Data for this task:
_ _ _ _ _

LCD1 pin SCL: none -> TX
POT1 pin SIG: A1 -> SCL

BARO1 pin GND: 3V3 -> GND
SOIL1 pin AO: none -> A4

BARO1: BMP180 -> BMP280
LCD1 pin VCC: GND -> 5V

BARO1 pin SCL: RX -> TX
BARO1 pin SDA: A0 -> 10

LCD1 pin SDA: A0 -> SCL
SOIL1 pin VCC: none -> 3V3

_ _ _ _ _

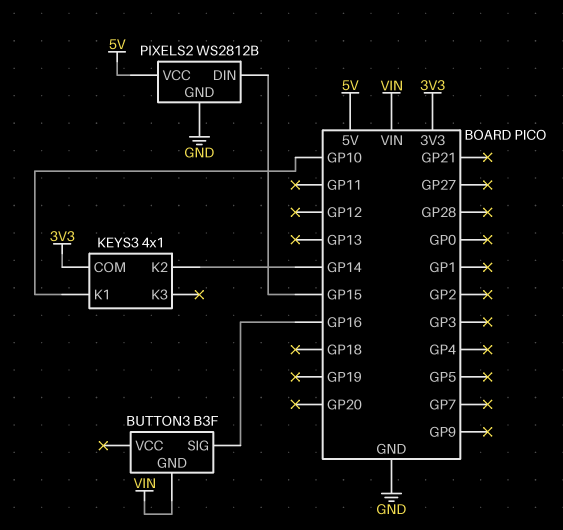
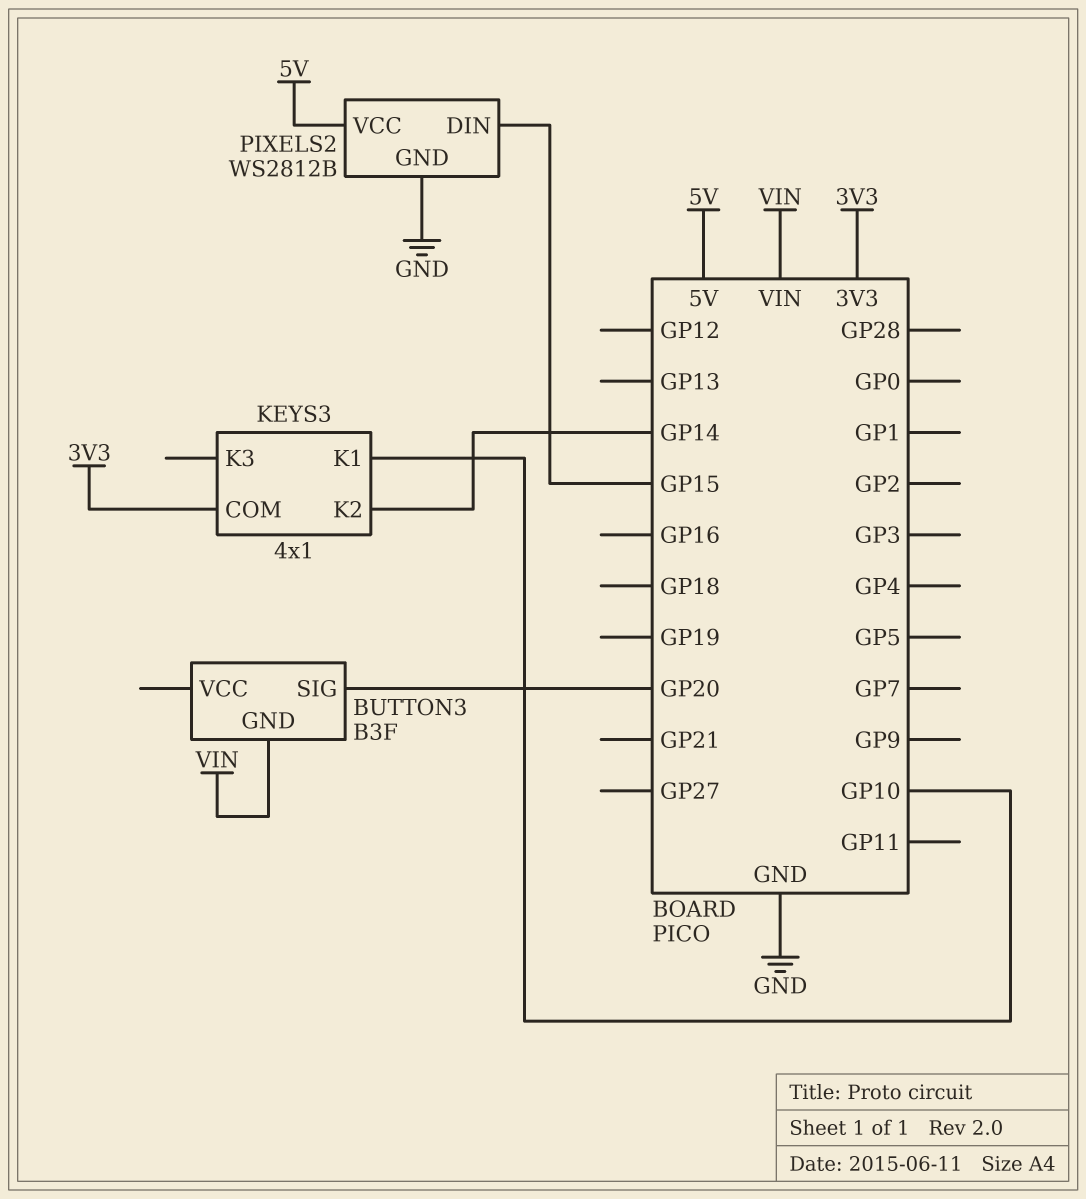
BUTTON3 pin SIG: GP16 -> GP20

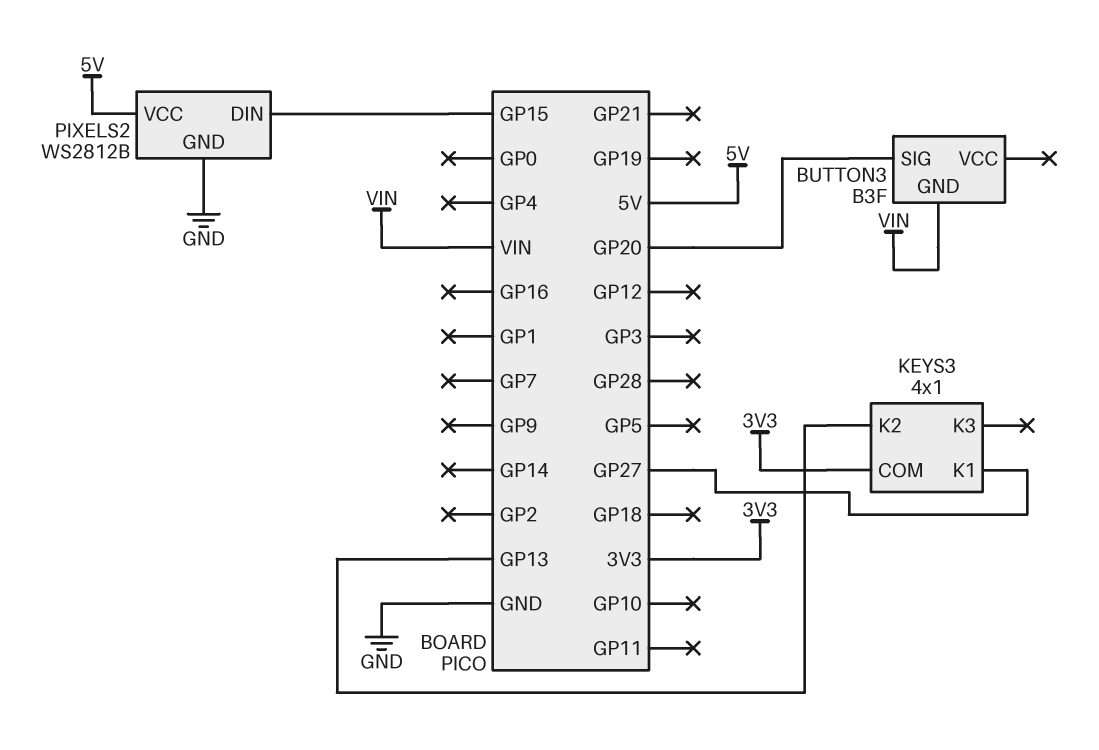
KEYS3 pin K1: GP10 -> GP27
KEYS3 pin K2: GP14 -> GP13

_ _ _ _ _

Goal of the exercise: Using the records above, restate word for word the lines from the one with "LCD1 pin SCL: none -> TX" through the one with "SOIL1 pin VCC: none -> 3V3", both included.

Problem solution:
LCD1 pin SCL: none -> TX
POT1 pin SIG: A1 -> SCL

BARO1 pin GND: 3V3 -> GND
SOIL1 pin AO: none -> A4

BARO1: BMP180 -> BMP280
LCD1 pin VCC: GND -> 5V

BARO1 pin SCL: RX -> TX
BARO1 pin SDA: A0 -> 10

LCD1 pin SDA: A0 -> SCL
SOIL1 pin VCC: none -> 3V3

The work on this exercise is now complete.